Using the records below, write out the line with "relocated,WHITE PENCIL,<249 334" and each line after it through the final one, exactly, and only those.

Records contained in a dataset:

<<<<

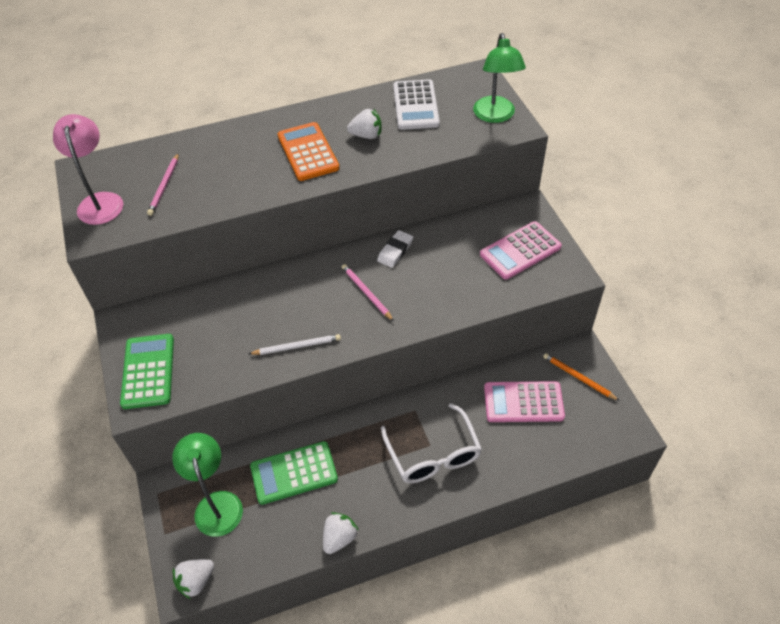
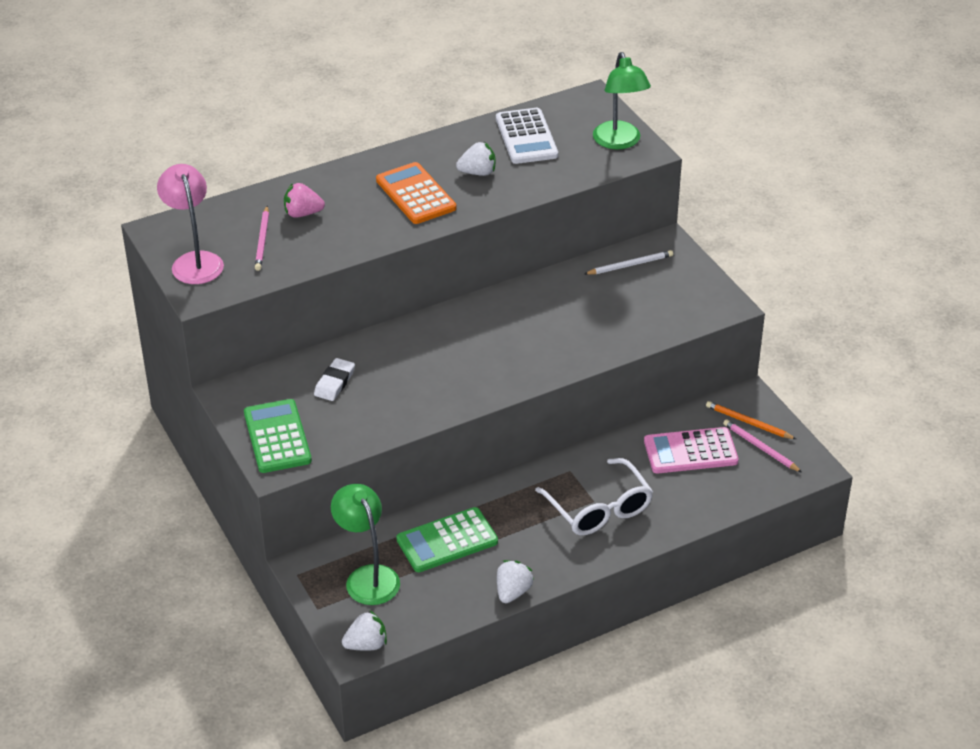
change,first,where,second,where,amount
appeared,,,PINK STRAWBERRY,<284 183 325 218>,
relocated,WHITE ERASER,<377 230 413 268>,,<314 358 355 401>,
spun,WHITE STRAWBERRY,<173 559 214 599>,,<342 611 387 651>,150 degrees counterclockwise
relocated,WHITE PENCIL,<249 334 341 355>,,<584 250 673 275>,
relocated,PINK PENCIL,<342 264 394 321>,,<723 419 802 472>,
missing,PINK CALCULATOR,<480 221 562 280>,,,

>>>>

- **Result of this exercise**
relocated,WHITE PENCIL,<249 334 341 355>,,<584 250 673 275>,
relocated,PINK PENCIL,<342 264 394 321>,,<723 419 802 472>,
missing,PINK CALCULATOR,<480 221 562 280>,,,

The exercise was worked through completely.